> DATA FOR THIS EXERCISE:

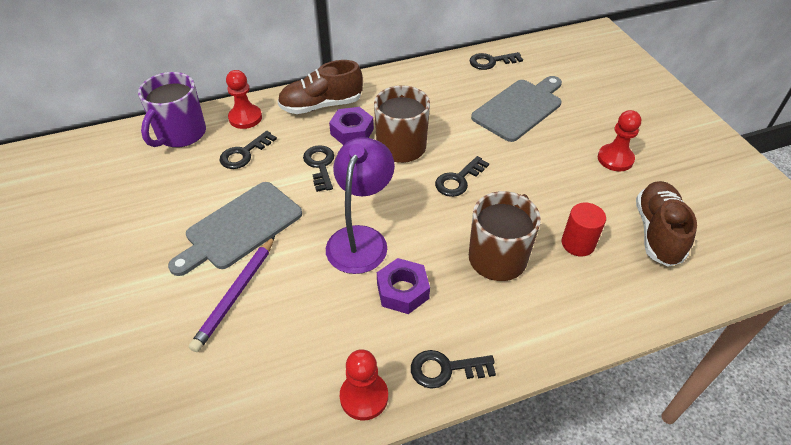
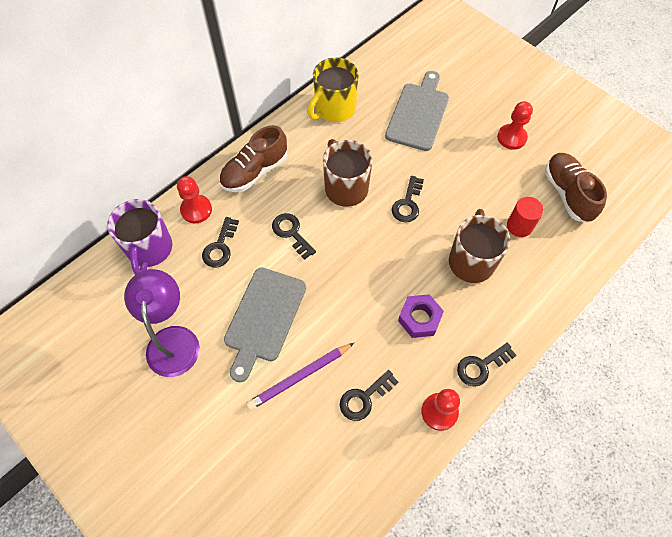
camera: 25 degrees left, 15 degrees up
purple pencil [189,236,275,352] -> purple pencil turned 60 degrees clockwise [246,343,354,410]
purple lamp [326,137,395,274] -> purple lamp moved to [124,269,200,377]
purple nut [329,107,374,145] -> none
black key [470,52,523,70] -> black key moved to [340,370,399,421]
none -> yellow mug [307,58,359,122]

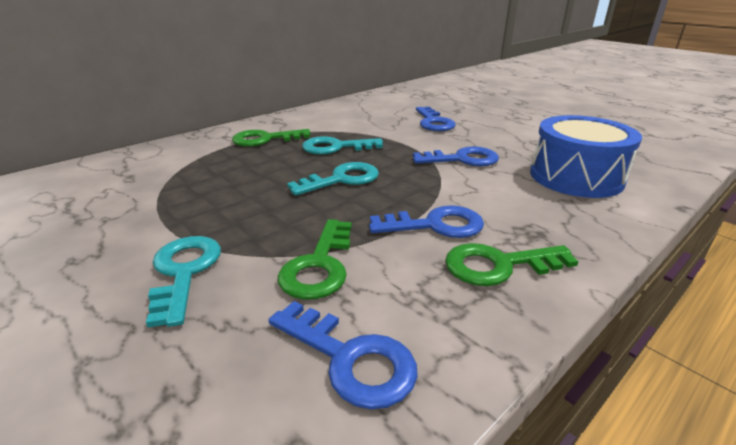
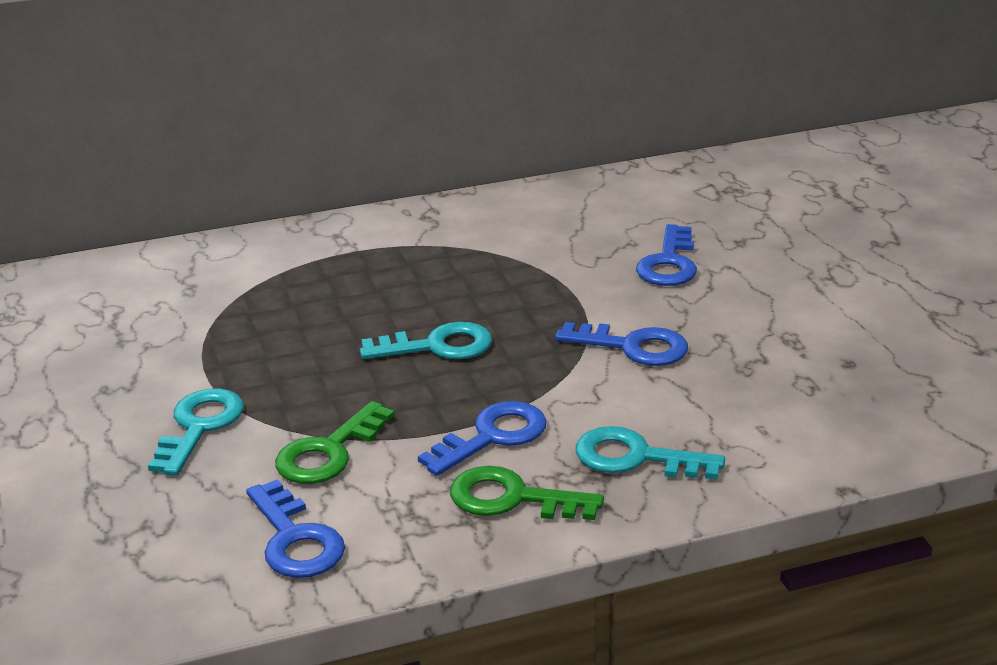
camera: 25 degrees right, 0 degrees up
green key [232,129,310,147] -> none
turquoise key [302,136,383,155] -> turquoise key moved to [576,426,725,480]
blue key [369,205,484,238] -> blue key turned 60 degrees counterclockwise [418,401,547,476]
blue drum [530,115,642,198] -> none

> DIRECTIONS FOR THIS TASK: Leave the pictures out and output the rest of the listing exactly.

> ANSWER TO THIS TASK:
camera: 25 degrees left, 15 degrees up
purple pencil [189,236,275,352] -> purple pencil turned 60 degrees clockwise [246,343,354,410]
purple lamp [326,137,395,274] -> purple lamp moved to [124,269,200,377]
purple nut [329,107,374,145] -> none
black key [470,52,523,70] -> black key moved to [340,370,399,421]
none -> yellow mug [307,58,359,122]

camera: 25 degrees right, 0 degrees up
green key [232,129,310,147] -> none
turquoise key [302,136,383,155] -> turquoise key moved to [576,426,725,480]
blue key [369,205,484,238] -> blue key turned 60 degrees counterclockwise [418,401,547,476]
blue drum [530,115,642,198] -> none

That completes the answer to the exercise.